### [Direction]
Could you lay out every line of the listing below as a Markdown table, with the row number under "Row" and the line itself under "Entry", skipping any blank lines?

### [Exercise inputs]

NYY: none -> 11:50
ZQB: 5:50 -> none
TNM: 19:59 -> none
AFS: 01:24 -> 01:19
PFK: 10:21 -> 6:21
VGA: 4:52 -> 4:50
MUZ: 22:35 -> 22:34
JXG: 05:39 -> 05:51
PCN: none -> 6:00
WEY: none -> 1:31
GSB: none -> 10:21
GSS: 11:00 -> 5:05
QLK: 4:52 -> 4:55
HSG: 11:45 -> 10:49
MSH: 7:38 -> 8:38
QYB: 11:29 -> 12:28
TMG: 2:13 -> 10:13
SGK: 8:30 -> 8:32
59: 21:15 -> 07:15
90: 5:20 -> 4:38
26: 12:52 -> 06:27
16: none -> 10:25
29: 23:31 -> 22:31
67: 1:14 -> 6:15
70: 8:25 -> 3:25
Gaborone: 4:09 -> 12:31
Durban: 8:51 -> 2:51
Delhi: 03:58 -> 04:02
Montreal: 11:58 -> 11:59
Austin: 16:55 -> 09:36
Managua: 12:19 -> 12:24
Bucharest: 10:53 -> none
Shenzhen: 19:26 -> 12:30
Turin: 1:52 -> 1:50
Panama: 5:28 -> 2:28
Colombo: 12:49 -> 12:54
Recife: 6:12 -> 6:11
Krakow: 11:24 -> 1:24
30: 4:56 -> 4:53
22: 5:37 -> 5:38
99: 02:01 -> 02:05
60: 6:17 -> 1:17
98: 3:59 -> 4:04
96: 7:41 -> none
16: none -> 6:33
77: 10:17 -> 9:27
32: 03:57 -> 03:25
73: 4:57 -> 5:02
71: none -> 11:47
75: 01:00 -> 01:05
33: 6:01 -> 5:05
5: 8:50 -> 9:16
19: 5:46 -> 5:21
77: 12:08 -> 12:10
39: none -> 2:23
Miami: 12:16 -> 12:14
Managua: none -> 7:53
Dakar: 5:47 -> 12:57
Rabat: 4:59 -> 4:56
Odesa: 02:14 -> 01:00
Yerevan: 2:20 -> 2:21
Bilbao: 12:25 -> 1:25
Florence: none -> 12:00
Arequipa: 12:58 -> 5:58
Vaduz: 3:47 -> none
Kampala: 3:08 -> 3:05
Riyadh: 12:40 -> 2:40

### [Expected answer]
| Row | Entry |
|---|---|
| 1 | NYY: none -> 11:50 |
| 2 | ZQB: 5:50 -> none |
| 3 | TNM: 19:59 -> none |
| 4 | AFS: 01:24 -> 01:19 |
| 5 | PFK: 10:21 -> 6:21 |
| 6 | VGA: 4:52 -> 4:50 |
| 7 | MUZ: 22:35 -> 22:34 |
| 8 | JXG: 05:39 -> 05:51 |
| 9 | PCN: none -> 6:00 |
| 10 | WEY: none -> 1:31 |
| 11 | GSB: none -> 10:21 |
| 12 | GSS: 11:00 -> 5:05 |
| 13 | QLK: 4:52 -> 4:55 |
| 14 | HSG: 11:45 -> 10:49 |
| 15 | MSH: 7:38 -> 8:38 |
| 16 | QYB: 11:29 -> 12:28 |
| 17 | TMG: 2:13 -> 10:13 |
| 18 | SGK: 8:30 -> 8:32 |
| 19 | 59: 21:15 -> 07:15 |
| 20 | 90: 5:20 -> 4:38 |
| 21 | 26: 12:52 -> 06:27 |
| 22 | 16: none -> 10:25 |
| 23 | 29: 23:31 -> 22:31 |
| 24 | 67: 1:14 -> 6:15 |
| 25 | 70: 8:25 -> 3:25 |
| 26 | Gaborone: 4:09 -> 12:31 |
| 27 | Durban: 8:51 -> 2:51 |
| 28 | Delhi: 03:58 -> 04:02 |
| 29 | Montreal: 11:58 -> 11:59 |
| 30 | Austin: 16:55 -> 09:36 |
| 31 | Managua: 12:19 -> 12:24 |
| 32 | Bucharest: 10:53 -> none |
| 33 | Shenzhen: 19:26 -> 12:30 |
| 34 | Turin: 1:52 -> 1:50 |
| 35 | Panama: 5:28 -> 2:28 |
| 36 | Colombo: 12:49 -> 12:54 |
| 37 | Recife: 6:12 -> 6:11 |
| 38 | Krakow: 11:24 -> 1:24 |
| 39 | 30: 4:56 -> 4:53 |
| 40 | 22: 5:37 -> 5:38 |
| 41 | 99: 02:01 -> 02:05 |
| 42 | 60: 6:17 -> 1:17 |
| 43 | 98: 3:59 -> 4:04 |
| 44 | 96: 7:41 -> none |
| 45 | 16: none -> 6:33 |
| 46 | 77: 10:17 -> 9:27 |
| 47 | 32: 03:57 -> 03:25 |
| 48 | 73: 4:57 -> 5:02 |
| 49 | 71: none -> 11:47 |
| 50 | 75: 01:00 -> 01:05 |
| 51 | 33: 6:01 -> 5:05 |
| 52 | 5: 8:50 -> 9:16 |
| 53 | 19: 5:46 -> 5:21 |
| 54 | 77: 12:08 -> 12:10 |
| 55 | 39: none -> 2:23 |
| 56 | Miami: 12:16 -> 12:14 |
| 57 | Managua: none -> 7:53 |
| 58 | Dakar: 5:47 -> 12:57 |
| 59 | Rabat: 4:59 -> 4:56 |
| 60 | Odesa: 02:14 -> 01:00 |
| 61 | Yerevan: 2:20 -> 2:21 |
| 62 | Bilbao: 12:25 -> 1:25 |
| 63 | Florence: none -> 12:00 |
| 64 | Arequipa: 12:58 -> 5:58 |
| 65 | Vaduz: 3:47 -> none |
| 66 | Kampala: 3:08 -> 3:05 |
| 67 | Riyadh: 12:40 -> 2:40 |